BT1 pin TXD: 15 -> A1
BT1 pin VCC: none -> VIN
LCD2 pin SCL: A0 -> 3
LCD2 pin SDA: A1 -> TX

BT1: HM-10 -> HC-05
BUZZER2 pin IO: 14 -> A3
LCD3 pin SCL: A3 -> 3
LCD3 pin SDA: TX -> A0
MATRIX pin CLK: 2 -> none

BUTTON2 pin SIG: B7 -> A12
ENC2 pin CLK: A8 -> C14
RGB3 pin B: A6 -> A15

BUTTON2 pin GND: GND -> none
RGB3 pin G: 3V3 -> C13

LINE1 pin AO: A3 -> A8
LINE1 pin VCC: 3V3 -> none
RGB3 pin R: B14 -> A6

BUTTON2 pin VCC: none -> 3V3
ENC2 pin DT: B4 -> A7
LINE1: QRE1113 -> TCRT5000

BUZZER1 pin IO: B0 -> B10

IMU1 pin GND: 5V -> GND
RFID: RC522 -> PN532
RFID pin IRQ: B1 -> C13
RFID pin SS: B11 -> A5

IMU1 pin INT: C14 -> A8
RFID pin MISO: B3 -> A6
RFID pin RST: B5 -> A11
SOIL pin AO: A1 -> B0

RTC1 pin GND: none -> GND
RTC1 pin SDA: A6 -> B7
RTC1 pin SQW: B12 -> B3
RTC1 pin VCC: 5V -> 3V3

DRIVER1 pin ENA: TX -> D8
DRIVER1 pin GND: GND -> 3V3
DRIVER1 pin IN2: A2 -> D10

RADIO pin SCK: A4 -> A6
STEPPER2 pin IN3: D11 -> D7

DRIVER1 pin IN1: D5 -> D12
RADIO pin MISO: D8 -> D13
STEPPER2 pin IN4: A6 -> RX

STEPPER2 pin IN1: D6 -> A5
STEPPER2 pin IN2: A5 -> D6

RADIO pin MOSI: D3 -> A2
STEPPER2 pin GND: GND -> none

⁂

TASK TO CARRY OUT
The entire listing is to be printed once more, word for word.

RESULT
BT1 pin TXD: 15 -> A1
BT1 pin VCC: none -> VIN
LCD2 pin SCL: A0 -> 3
LCD2 pin SDA: A1 -> TX

BT1: HM-10 -> HC-05
BUZZER2 pin IO: 14 -> A3
LCD3 pin SCL: A3 -> 3
LCD3 pin SDA: TX -> A0
MATRIX pin CLK: 2 -> none

BUTTON2 pin SIG: B7 -> A12
ENC2 pin CLK: A8 -> C14
RGB3 pin B: A6 -> A15

BUTTON2 pin GND: GND -> none
RGB3 pin G: 3V3 -> C13

LINE1 pin AO: A3 -> A8
LINE1 pin VCC: 3V3 -> none
RGB3 pin R: B14 -> A6

BUTTON2 pin VCC: none -> 3V3
ENC2 pin DT: B4 -> A7
LINE1: QRE1113 -> TCRT5000

BUZZER1 pin IO: B0 -> B10

IMU1 pin GND: 5V -> GND
RFID: RC522 -> PN532
RFID pin IRQ: B1 -> C13
RFID pin SS: B11 -> A5

IMU1 pin INT: C14 -> A8
RFID pin MISO: B3 -> A6
RFID pin RST: B5 -> A11
SOIL pin AO: A1 -> B0

RTC1 pin GND: none -> GND
RTC1 pin SDA: A6 -> B7
RTC1 pin SQW: B12 -> B3
RTC1 pin VCC: 5V -> 3V3

DRIVER1 pin ENA: TX -> D8
DRIVER1 pin GND: GND -> 3V3
DRIVER1 pin IN2: A2 -> D10

RADIO pin SCK: A4 -> A6
STEPPER2 pin IN3: D11 -> D7

DRIVER1 pin IN1: D5 -> D12
RADIO pin MISO: D8 -> D13
STEPPER2 pin IN4: A6 -> RX

STEPPER2 pin IN1: D6 -> A5
STEPPER2 pin IN2: A5 -> D6

RADIO pin MOSI: D3 -> A2
STEPPER2 pin GND: GND -> none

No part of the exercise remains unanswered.